#### PROVIDED DATA

------------------------------

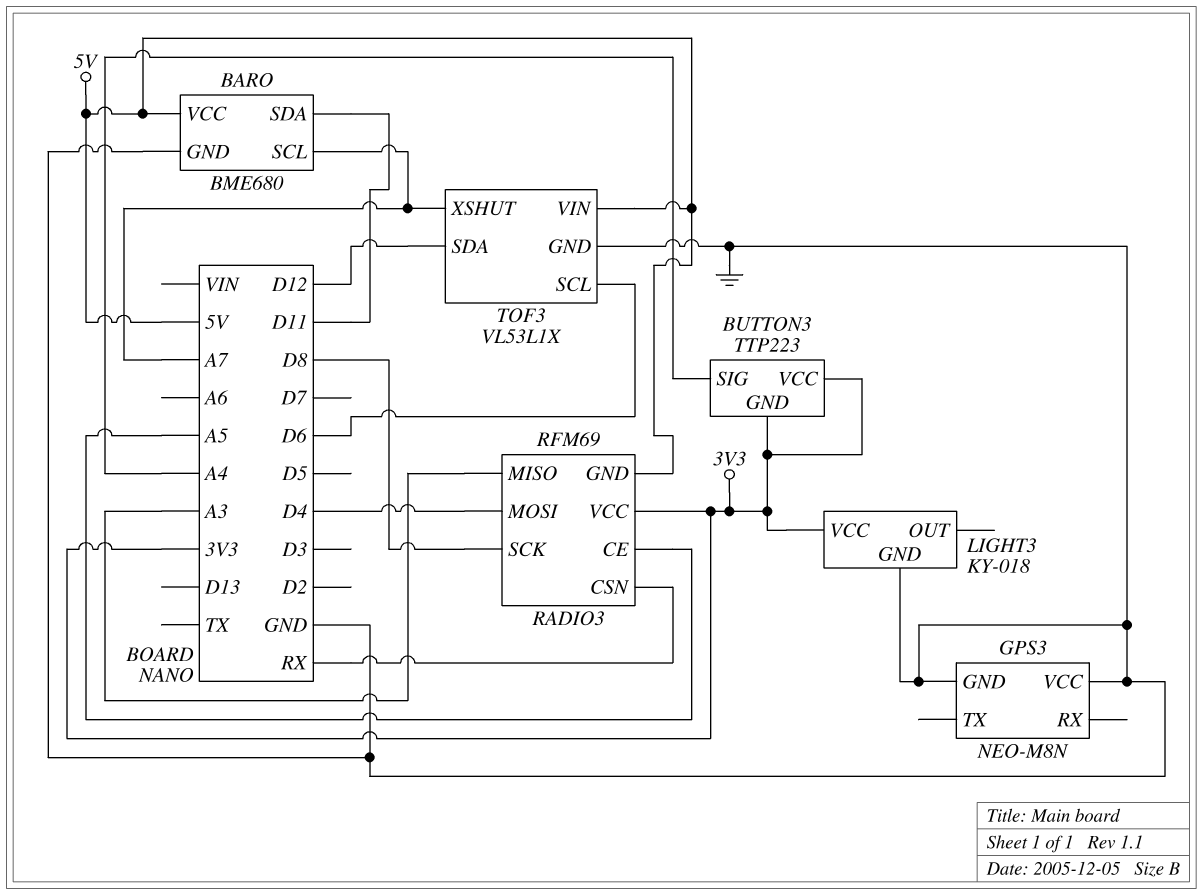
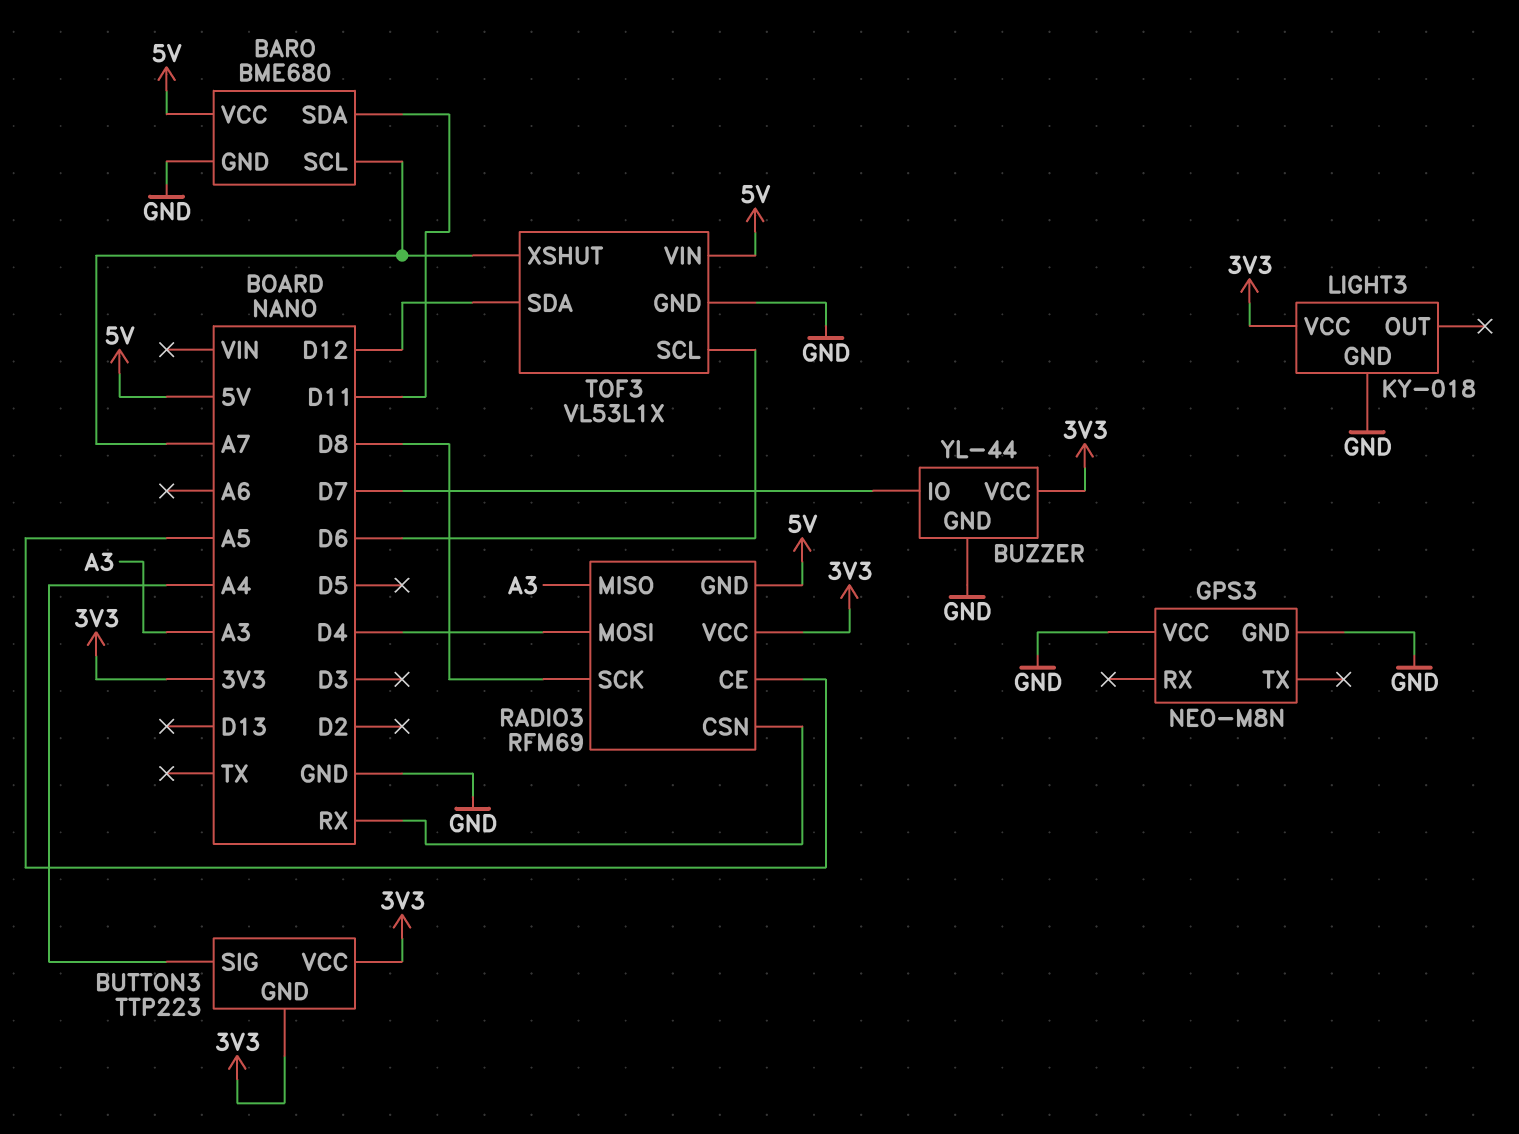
BUZZER: none -> YL-44
BUZZER pin GND: none -> GND
BUZZER pin IO: none -> D7
BUZZER pin VCC: none -> 3V3

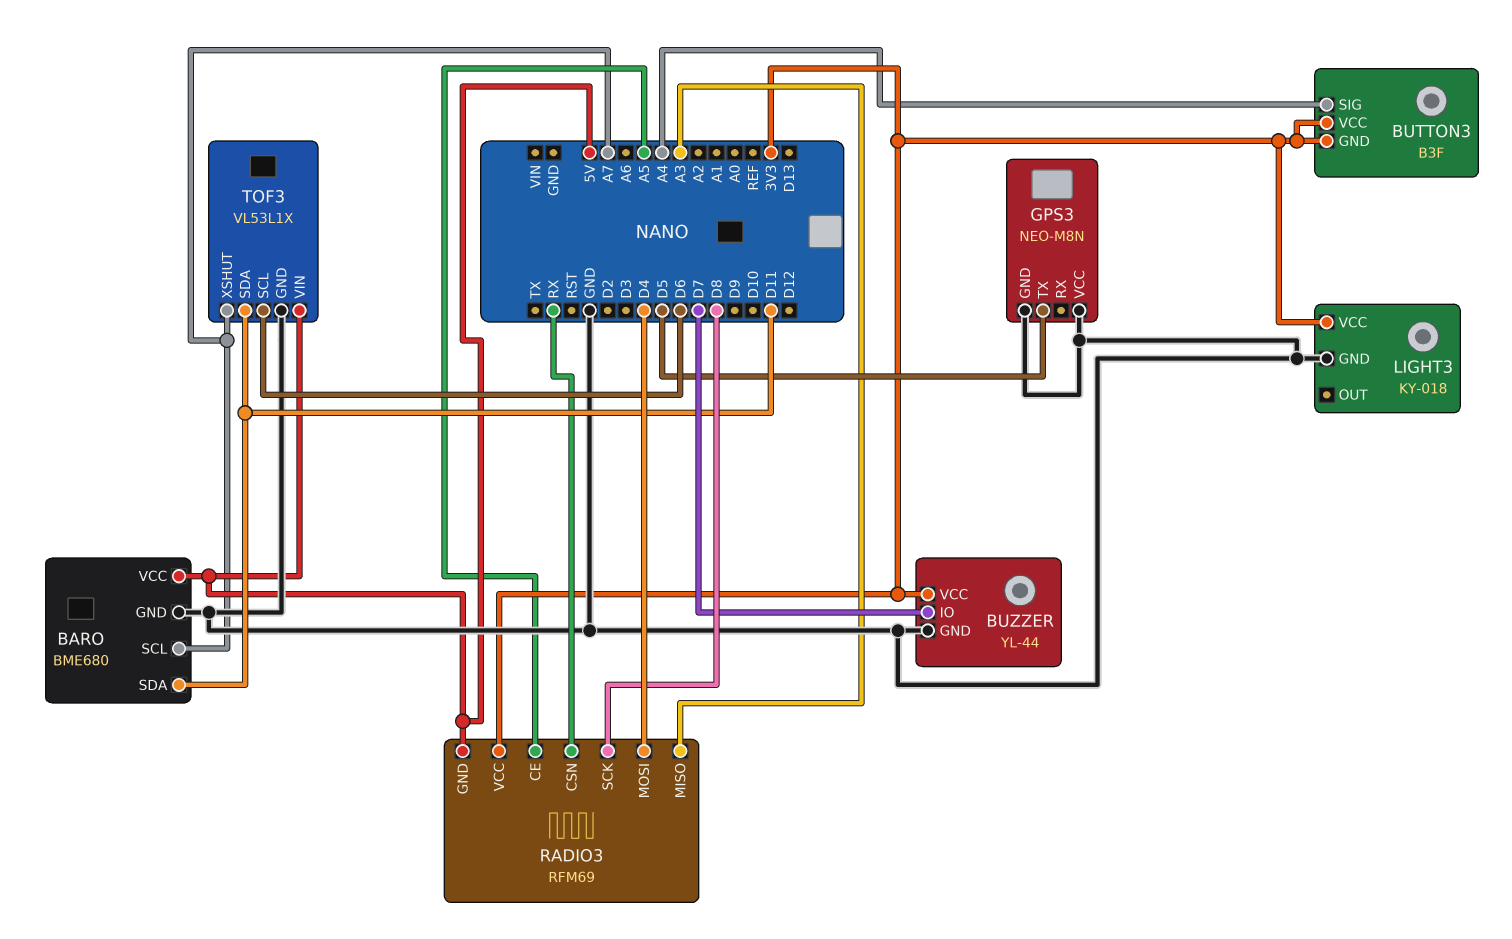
BUTTON3: TTP223 -> B3F
GPS3 pin TX: none -> D5
TOF3 pin SDA: D12 -> D11

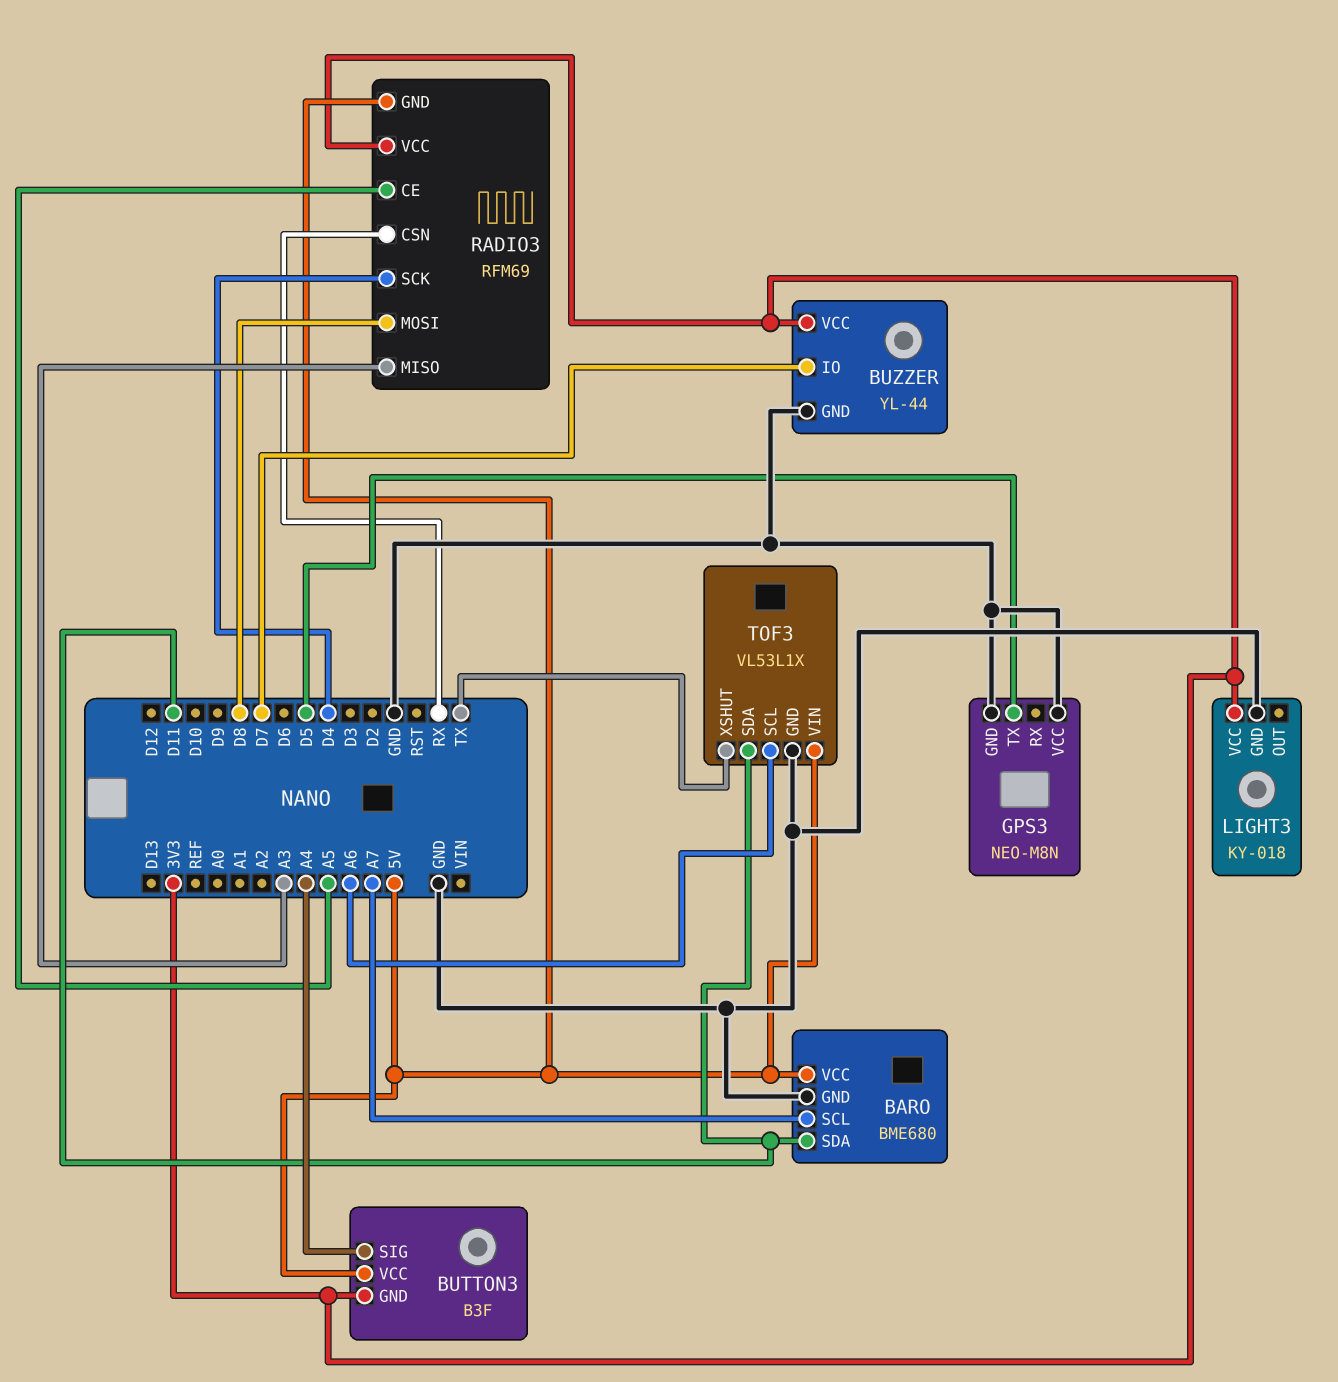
BUTTON3 pin VCC: 3V3 -> 5V
RADIO3 pin MOSI: D4 -> D8
RADIO3 pin SCK: D8 -> D4
TOF3 pin SCL: D6 -> A6
TOF3 pin XSHUT: A7 -> TX

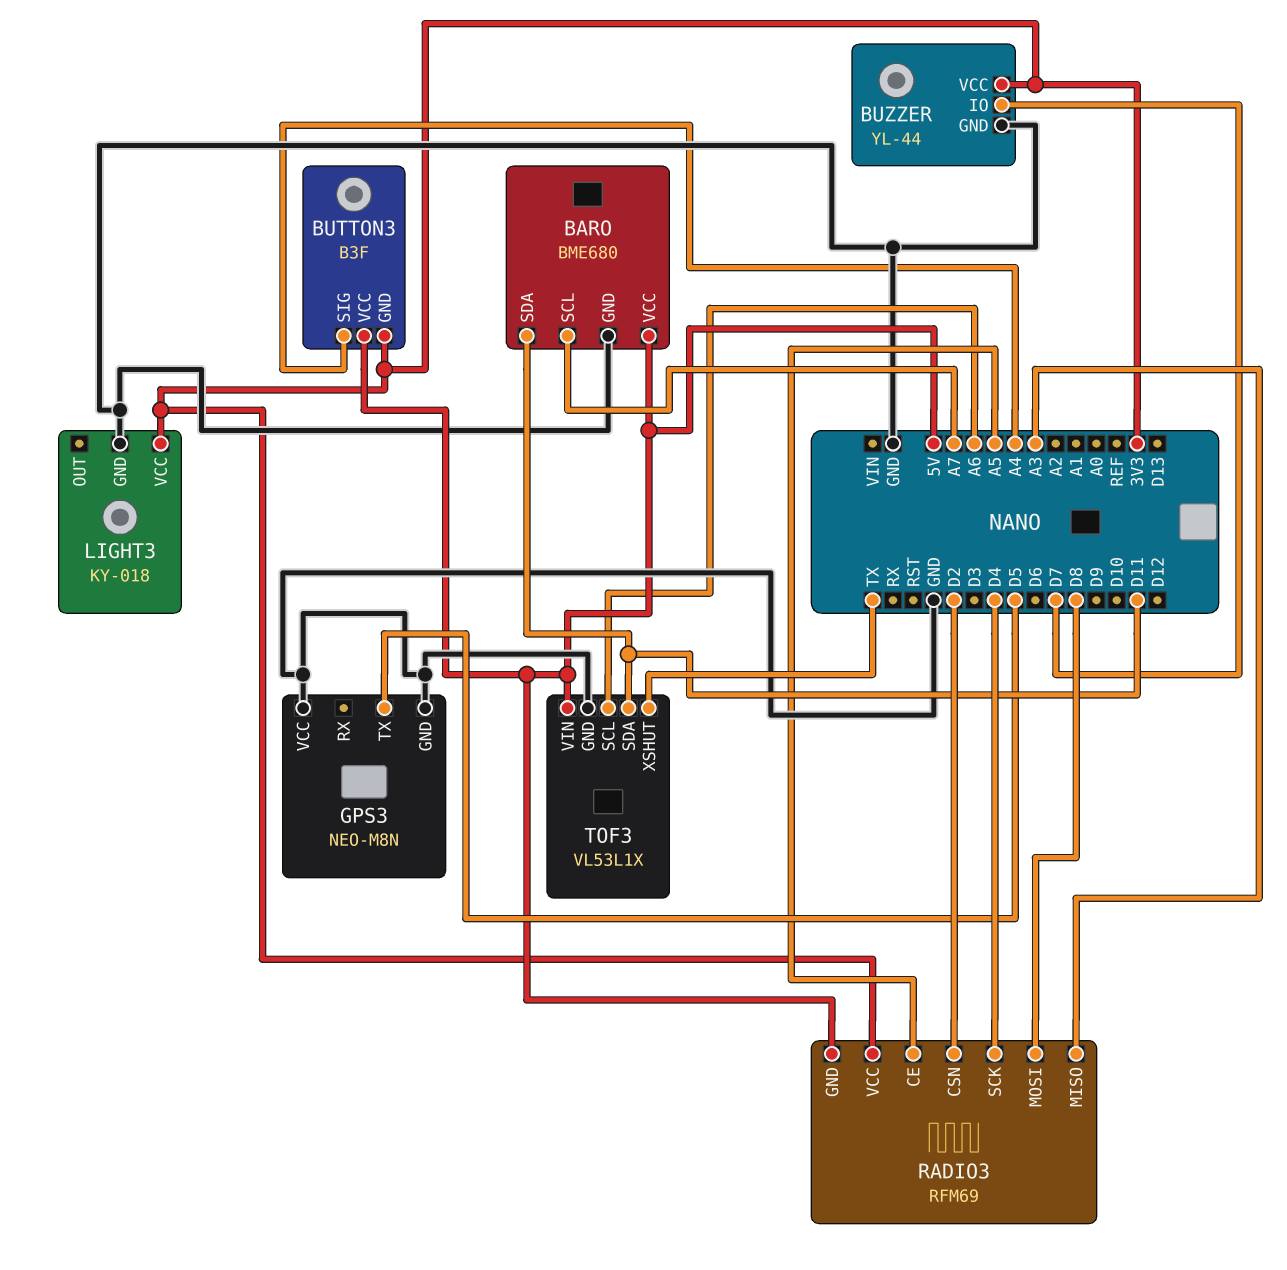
RADIO3 pin CSN: RX -> D2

------------------------------

#### AIM OF THE EXERCISE
Select and copy every line of the listing with the word "none".

#### ANSWER FOR THE TASK
BUZZER: none -> YL-44
BUZZER pin GND: none -> GND
BUZZER pin IO: none -> D7
BUZZER pin VCC: none -> 3V3
GPS3 pin TX: none -> D5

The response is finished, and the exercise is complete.